Exercise aim ▸ Make an exact copy of the entries below and leave any picture out of it.

Source material ▸
# # # # # # #

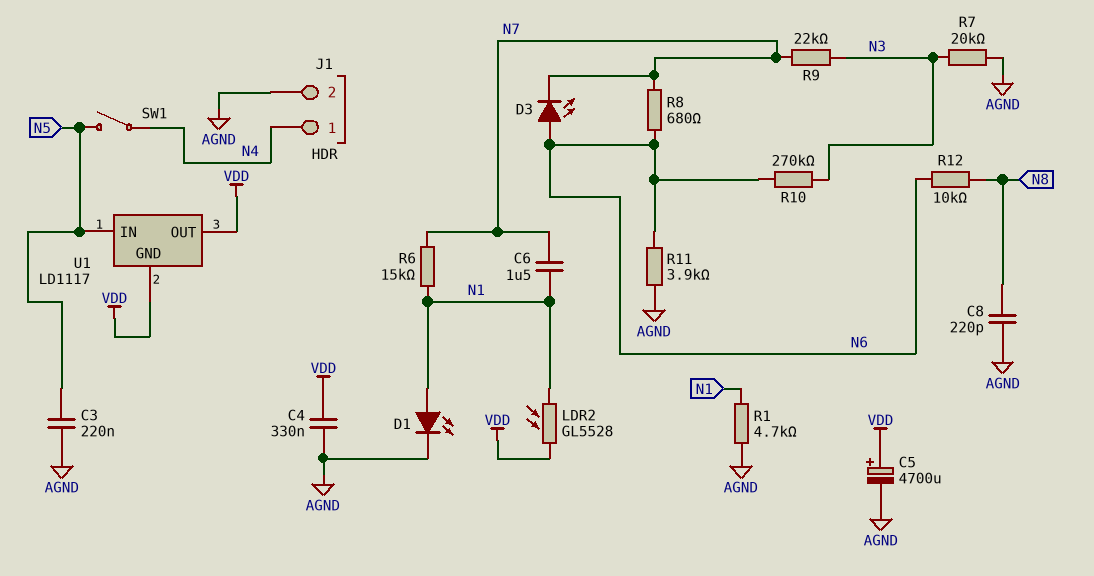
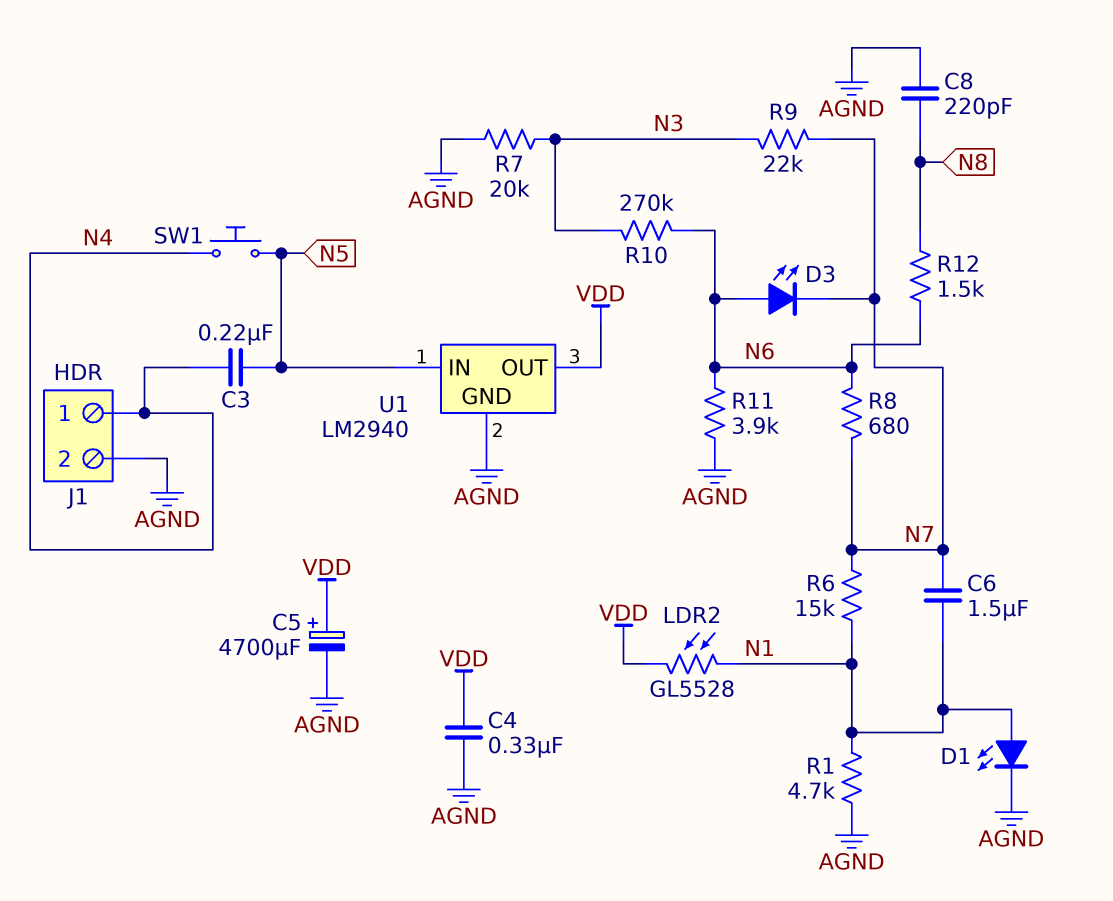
C3: 220nF (AGND, N5) -> 220nF (N4, N5)
R12: 10k (N6, N8) -> 1.5k (N6, N8)
SW1: switch (N4, N5) -> button (N4, N5)
U1: LD1117 -> LM2940
U1 pin GND: VDD -> AGND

# # # # # # #

Answer to this task ▸
C3: 220nF (AGND, N5) -> 220nF (N4, N5)
R12: 10k (N6, N8) -> 1.5k (N6, N8)
SW1: switch (N4, N5) -> button (N4, N5)
U1: LD1117 -> LM2940
U1 pin GND: VDD -> AGND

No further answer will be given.